▶ Requirement: Give the entries again exactly, every one of them.

Before-and-after object lists
================================
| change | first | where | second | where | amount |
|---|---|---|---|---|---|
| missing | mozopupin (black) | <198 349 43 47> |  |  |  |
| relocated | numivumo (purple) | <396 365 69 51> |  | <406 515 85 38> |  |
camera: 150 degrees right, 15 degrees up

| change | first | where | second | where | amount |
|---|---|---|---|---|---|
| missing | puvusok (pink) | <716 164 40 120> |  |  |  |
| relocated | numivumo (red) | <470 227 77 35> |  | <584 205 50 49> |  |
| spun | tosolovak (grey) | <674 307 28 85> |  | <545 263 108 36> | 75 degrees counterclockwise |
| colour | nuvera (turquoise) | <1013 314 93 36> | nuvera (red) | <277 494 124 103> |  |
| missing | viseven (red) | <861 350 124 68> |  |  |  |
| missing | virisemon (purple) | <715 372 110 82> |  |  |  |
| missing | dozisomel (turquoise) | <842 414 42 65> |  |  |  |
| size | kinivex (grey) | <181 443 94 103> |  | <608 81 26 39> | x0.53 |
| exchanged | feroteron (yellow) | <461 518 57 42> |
================================
▶ Result of the task:
| change | first | where | second | where | amount |
|---|---|---|---|---|---|
| missing | mozopupin (black) | <198 349 43 47> |  |  |  |
| relocated | numivumo (purple) | <396 365 69 51> |  | <406 515 85 38> |  |
camera: 150 degrees right, 15 degrees up

| change | first | where | second | where | amount |
|---|---|---|---|---|---|
| missing | puvusok (pink) | <716 164 40 120> |  |  |  |
| relocated | numivumo (red) | <470 227 77 35> |  | <584 205 50 49> |  |
| spun | tosolovak (grey) | <674 307 28 85> |  | <545 263 108 36> | 75 degrees counterclockwise |
| colour | nuvera (turquoise) | <1013 314 93 36> | nuvera (red) | <277 494 124 103> |  |
| missing | viseven (red) | <861 350 124 68> |  |  |  |
| missing | virisemon (purple) | <715 372 110 82> |  |  |  |
| missing | dozisomel (turquoise) | <842 414 42 65> |  |  |  |
| size | kinivex (grey) | <181 443 94 103> |  | <608 81 26 39> | x0.53 |
| exchanged | feroteron (yellow) | <461 518 57 42> |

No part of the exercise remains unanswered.